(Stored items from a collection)
****
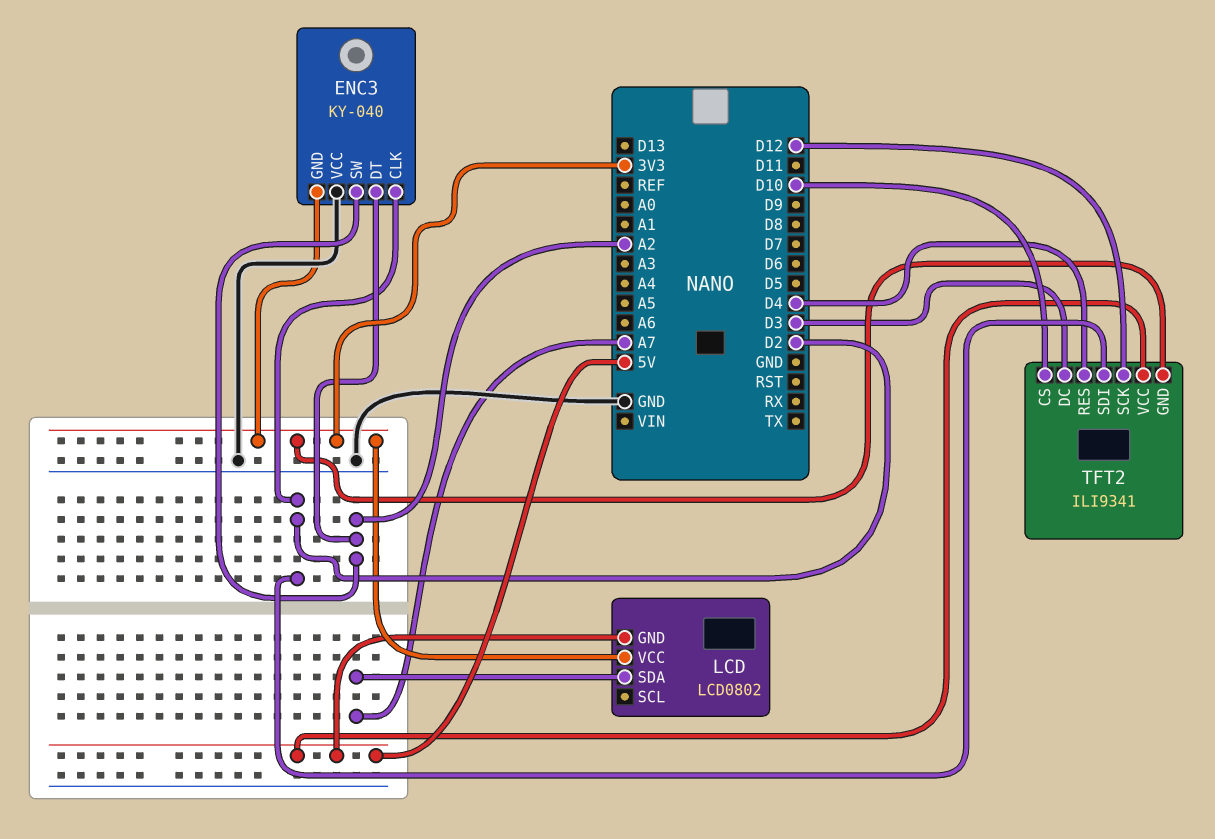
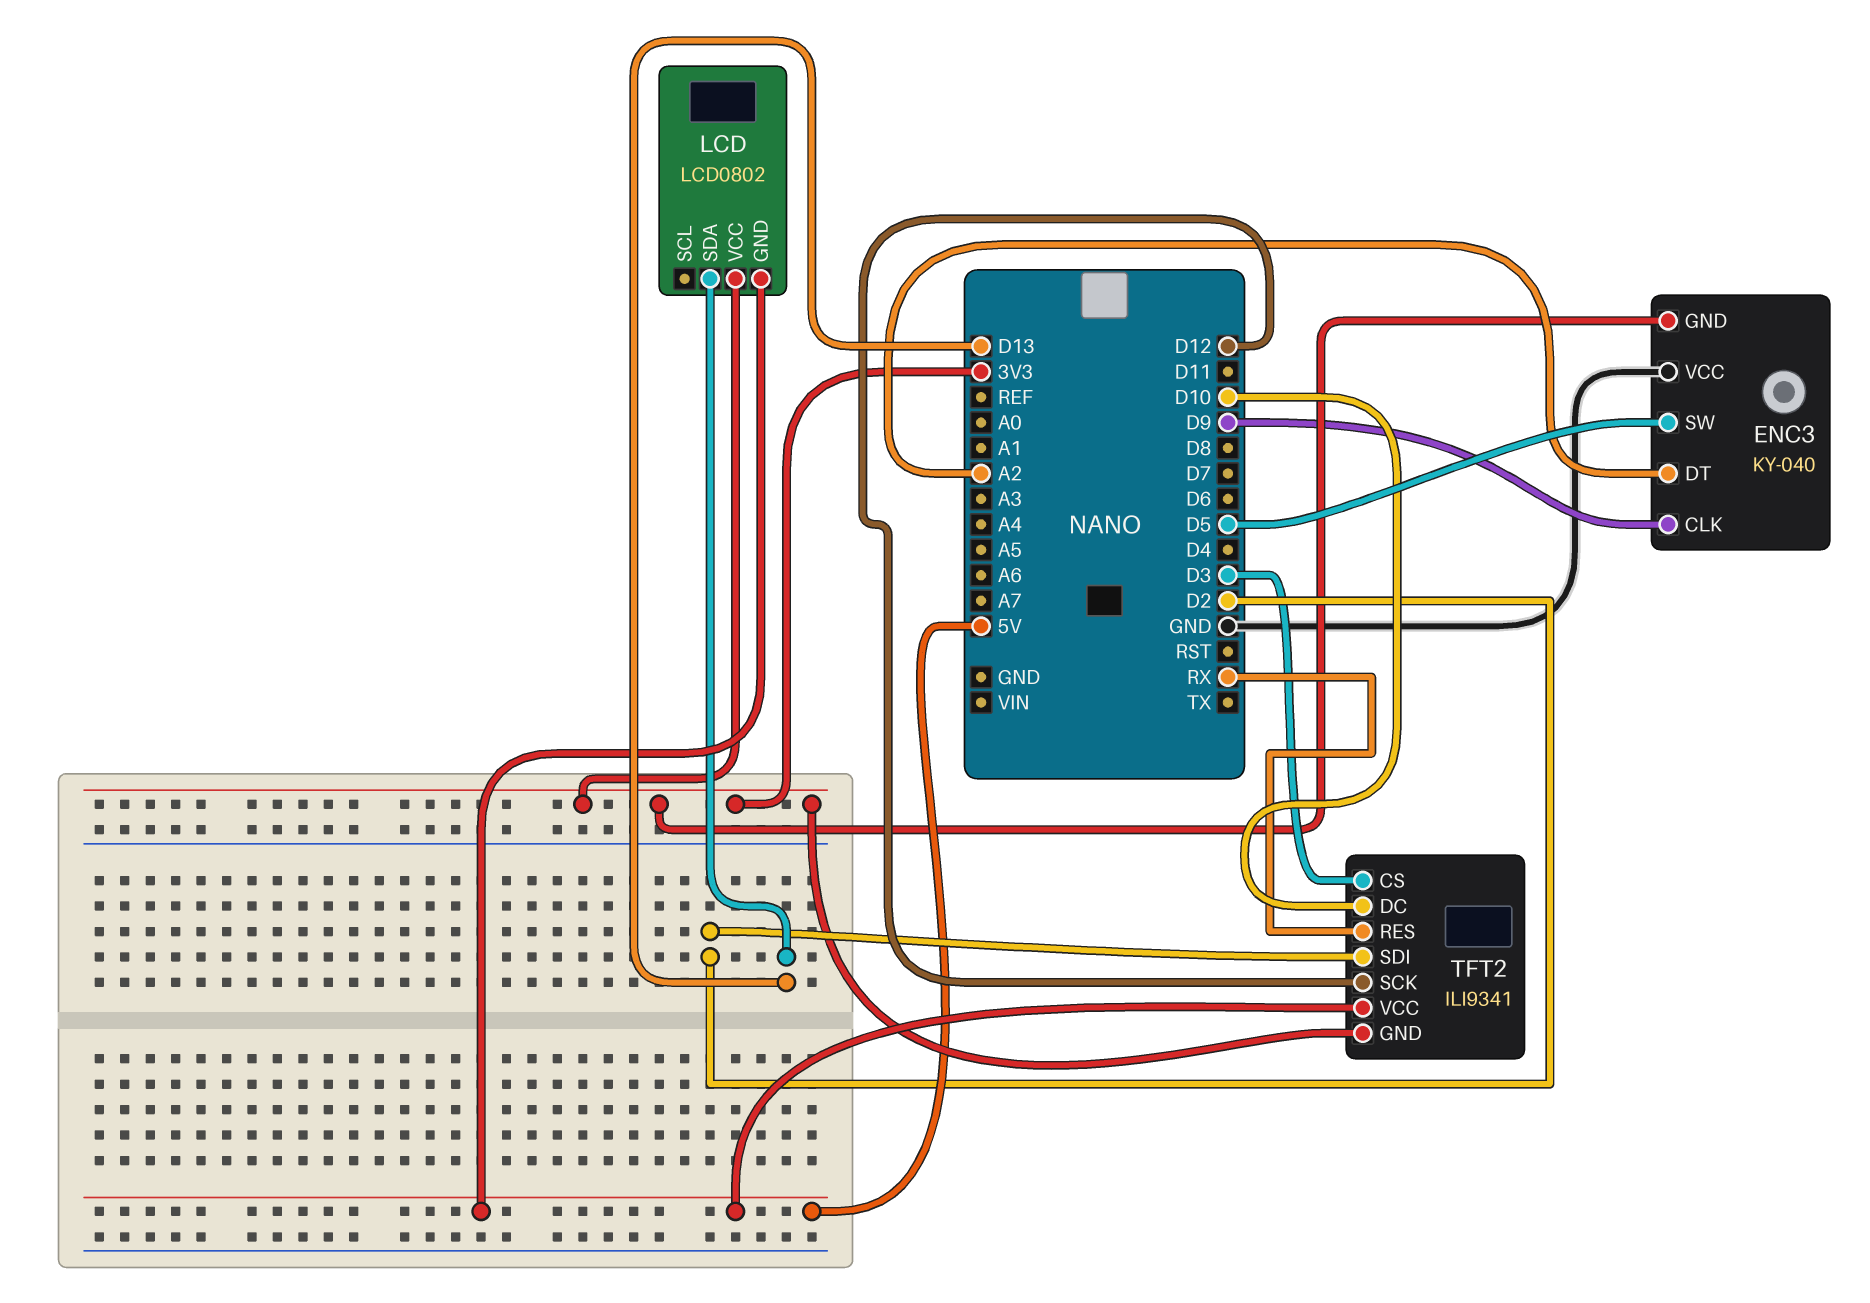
ENC3 pin CLK: D2 -> D9
ENC3 pin SW: A2 -> D5
LCD pin SDA: A7 -> D13
TFT2 pin CS: D10 -> D3
TFT2 pin DC: D3 -> D10
TFT2 pin RES: D4 -> RX

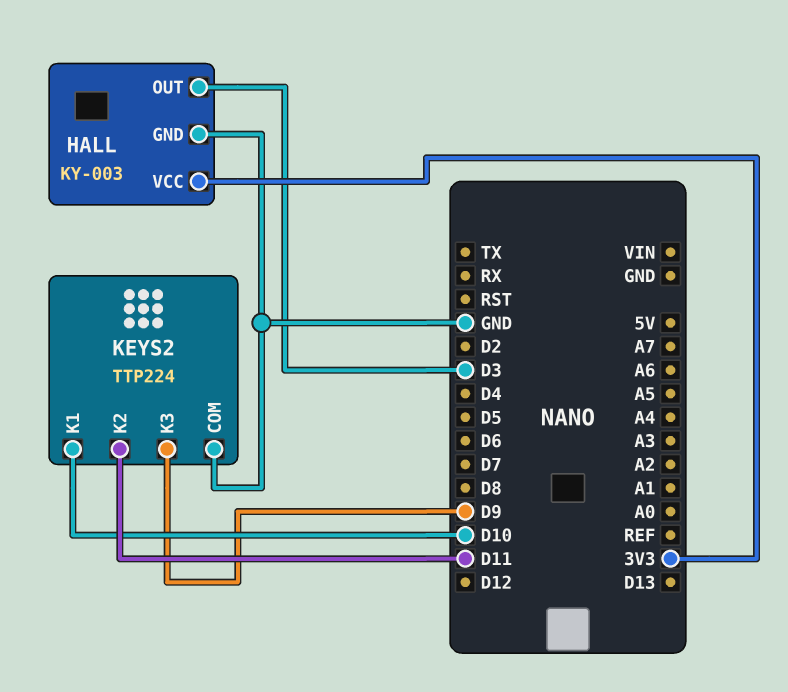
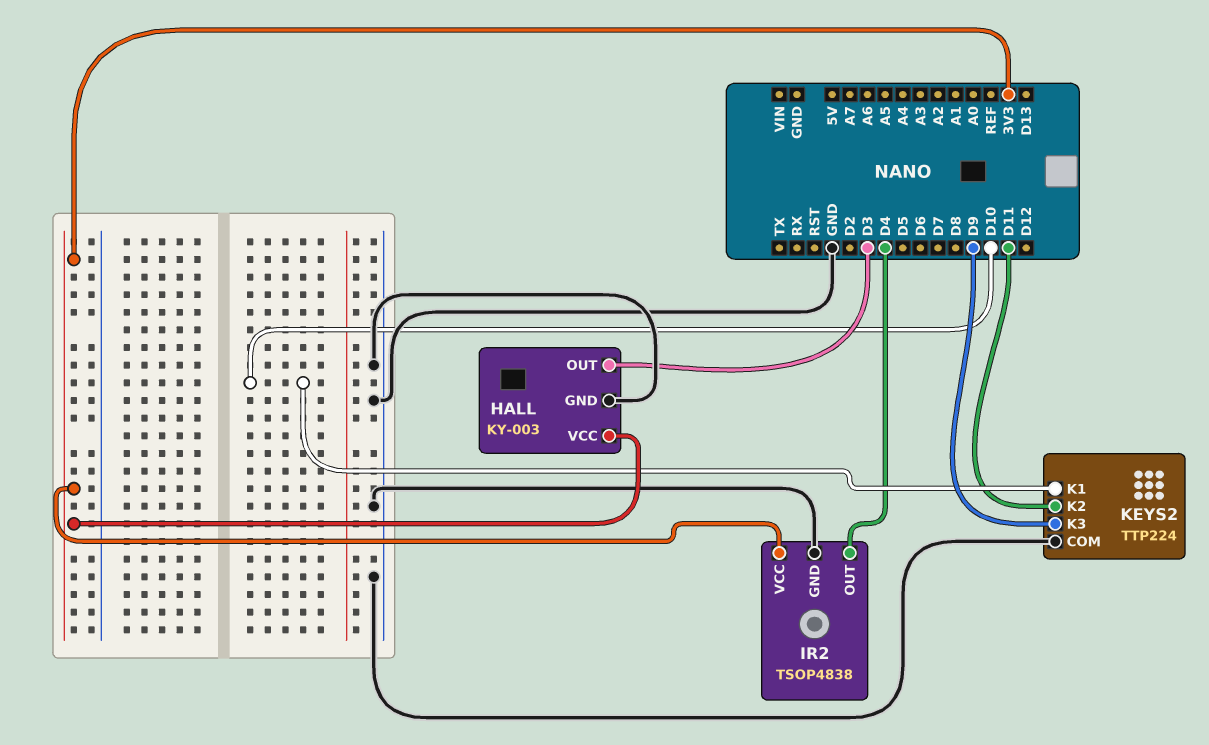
IR2: none -> TSOP4838
IR2 pin GND: none -> GND
IR2 pin OUT: none -> D4
IR2 pin VCC: none -> 3V3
****
Activity:
Scan the entries above for the string "none", and copy every line where it turns up.

Output for this exercise:
IR2: none -> TSOP4838
IR2 pin GND: none -> GND
IR2 pin OUT: none -> D4
IR2 pin VCC: none -> 3V3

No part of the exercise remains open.